TASK REQUIREMENTS ::
Copy every line below where the string "stick" is found.

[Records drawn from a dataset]
-- -- --

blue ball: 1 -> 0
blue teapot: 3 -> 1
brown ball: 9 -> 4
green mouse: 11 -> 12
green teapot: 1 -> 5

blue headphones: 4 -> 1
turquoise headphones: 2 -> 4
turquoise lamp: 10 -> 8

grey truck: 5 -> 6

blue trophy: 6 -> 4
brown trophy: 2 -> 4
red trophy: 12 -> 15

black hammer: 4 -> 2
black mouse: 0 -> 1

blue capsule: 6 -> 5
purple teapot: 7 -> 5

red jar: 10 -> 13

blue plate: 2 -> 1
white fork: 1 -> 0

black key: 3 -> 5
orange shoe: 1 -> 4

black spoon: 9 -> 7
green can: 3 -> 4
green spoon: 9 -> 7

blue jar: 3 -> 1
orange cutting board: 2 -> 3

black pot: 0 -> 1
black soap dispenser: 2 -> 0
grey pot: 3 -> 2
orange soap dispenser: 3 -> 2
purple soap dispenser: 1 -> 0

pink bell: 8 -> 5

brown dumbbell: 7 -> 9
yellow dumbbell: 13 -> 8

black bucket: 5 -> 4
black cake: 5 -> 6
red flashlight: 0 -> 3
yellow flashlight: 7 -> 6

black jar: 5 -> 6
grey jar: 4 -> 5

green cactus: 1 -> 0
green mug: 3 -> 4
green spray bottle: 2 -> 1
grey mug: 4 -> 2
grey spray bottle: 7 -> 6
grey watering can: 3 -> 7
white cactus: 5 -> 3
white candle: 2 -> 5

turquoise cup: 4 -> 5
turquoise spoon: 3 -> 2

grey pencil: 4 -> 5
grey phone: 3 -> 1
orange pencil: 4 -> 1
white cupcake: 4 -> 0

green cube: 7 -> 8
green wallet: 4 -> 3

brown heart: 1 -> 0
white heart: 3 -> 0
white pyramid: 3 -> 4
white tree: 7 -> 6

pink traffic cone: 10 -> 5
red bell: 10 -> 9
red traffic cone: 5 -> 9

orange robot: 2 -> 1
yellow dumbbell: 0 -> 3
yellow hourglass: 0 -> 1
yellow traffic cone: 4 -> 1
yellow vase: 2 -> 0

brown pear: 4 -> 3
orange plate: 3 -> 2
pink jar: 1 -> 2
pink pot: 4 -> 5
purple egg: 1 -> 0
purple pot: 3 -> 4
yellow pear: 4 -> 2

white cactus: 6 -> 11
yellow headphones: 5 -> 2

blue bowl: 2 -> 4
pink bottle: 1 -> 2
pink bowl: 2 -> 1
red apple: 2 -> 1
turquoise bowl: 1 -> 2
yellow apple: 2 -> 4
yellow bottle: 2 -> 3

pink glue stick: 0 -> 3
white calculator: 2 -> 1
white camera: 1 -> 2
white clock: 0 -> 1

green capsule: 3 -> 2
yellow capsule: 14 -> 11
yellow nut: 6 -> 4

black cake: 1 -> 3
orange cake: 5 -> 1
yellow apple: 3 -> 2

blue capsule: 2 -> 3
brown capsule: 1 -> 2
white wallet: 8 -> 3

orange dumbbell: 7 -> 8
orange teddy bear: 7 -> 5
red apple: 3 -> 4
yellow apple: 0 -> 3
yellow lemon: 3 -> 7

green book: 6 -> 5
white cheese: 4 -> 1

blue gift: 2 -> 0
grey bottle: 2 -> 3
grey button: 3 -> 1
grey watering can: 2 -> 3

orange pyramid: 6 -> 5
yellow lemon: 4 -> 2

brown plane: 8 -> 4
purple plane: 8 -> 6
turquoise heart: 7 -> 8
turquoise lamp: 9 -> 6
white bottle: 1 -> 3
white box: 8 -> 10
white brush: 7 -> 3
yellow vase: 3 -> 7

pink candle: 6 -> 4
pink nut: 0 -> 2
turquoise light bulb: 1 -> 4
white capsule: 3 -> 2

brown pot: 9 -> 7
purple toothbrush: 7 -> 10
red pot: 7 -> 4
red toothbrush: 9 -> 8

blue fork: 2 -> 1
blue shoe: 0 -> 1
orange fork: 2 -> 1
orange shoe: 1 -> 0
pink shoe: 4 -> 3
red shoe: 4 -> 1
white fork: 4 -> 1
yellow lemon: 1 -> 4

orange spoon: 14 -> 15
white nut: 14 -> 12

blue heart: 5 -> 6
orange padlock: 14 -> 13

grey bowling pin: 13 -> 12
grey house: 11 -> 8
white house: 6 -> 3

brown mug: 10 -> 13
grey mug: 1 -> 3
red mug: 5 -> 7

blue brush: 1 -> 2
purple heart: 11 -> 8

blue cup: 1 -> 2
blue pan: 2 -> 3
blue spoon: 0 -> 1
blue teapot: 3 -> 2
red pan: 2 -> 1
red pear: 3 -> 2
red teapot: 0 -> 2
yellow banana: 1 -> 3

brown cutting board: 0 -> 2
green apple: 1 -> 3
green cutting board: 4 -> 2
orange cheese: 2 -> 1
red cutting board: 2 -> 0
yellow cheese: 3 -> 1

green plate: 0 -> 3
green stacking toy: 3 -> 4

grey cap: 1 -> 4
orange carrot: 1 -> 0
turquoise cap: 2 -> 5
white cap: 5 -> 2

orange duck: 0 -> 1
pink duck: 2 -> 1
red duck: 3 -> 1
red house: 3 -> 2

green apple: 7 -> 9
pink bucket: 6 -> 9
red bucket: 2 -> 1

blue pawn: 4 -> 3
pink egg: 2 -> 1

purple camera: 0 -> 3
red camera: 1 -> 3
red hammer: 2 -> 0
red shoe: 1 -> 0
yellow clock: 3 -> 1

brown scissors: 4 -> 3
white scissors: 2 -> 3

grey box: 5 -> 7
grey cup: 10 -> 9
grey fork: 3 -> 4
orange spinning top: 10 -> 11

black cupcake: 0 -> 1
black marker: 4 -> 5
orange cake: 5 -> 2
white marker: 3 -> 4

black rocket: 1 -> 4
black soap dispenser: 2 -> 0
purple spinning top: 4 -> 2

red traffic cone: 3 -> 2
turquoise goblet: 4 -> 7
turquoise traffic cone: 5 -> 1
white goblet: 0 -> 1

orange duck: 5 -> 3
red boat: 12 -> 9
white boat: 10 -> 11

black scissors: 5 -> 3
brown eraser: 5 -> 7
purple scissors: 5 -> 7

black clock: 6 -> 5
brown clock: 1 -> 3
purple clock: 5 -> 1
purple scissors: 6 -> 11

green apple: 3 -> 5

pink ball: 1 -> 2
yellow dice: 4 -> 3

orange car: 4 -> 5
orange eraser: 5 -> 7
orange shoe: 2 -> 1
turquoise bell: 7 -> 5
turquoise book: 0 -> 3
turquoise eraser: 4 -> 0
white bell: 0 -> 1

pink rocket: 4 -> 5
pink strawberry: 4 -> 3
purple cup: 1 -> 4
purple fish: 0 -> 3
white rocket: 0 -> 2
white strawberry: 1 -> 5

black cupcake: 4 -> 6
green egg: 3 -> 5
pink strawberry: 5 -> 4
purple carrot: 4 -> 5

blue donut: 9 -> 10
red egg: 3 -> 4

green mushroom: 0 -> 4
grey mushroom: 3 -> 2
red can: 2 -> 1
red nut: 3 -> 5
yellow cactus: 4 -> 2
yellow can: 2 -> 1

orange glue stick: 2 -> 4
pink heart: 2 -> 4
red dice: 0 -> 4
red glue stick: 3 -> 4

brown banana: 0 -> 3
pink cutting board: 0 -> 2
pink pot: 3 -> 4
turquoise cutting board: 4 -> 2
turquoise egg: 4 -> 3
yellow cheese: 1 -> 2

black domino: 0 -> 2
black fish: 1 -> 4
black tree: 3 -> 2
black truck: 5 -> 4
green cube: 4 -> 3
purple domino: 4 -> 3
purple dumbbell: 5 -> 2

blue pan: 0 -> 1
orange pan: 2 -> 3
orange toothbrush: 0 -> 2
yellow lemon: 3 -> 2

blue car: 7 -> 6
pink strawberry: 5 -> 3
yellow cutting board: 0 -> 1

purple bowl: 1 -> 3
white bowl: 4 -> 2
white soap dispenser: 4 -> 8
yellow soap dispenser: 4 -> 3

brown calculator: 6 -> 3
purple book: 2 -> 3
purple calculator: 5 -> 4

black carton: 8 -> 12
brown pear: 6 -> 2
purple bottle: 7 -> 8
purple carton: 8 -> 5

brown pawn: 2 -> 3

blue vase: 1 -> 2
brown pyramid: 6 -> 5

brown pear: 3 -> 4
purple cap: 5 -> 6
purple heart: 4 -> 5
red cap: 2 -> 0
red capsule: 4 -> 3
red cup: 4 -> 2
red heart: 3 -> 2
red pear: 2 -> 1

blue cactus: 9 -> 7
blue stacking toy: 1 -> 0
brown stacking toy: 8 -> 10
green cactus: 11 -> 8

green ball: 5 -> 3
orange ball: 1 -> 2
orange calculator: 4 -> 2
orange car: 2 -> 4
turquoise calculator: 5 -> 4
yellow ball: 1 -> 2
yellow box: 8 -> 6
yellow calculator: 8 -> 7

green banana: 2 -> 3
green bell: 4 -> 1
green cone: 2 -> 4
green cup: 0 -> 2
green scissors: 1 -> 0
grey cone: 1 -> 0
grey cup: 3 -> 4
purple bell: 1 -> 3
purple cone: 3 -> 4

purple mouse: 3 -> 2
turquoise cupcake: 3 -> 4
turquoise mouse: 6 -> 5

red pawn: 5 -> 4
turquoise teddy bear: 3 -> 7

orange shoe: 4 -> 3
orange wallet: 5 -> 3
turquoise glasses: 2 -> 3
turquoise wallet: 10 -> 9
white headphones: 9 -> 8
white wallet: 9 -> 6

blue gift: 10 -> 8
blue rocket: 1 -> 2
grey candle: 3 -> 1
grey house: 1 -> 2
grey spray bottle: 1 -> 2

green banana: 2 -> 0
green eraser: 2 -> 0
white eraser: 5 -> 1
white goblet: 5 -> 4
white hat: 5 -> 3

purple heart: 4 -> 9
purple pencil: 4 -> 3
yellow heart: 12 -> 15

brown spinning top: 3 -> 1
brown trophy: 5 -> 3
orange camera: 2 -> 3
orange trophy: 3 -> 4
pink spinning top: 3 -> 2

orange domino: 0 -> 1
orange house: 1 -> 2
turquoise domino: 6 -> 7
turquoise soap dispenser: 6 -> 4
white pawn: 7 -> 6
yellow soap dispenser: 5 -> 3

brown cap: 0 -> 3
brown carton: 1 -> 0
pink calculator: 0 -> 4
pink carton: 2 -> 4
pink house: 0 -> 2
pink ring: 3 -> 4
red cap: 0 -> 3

-- -- --

COMPLETED TASK ::
pink glue stick: 0 -> 3
orange glue stick: 2 -> 4
red glue stick: 3 -> 4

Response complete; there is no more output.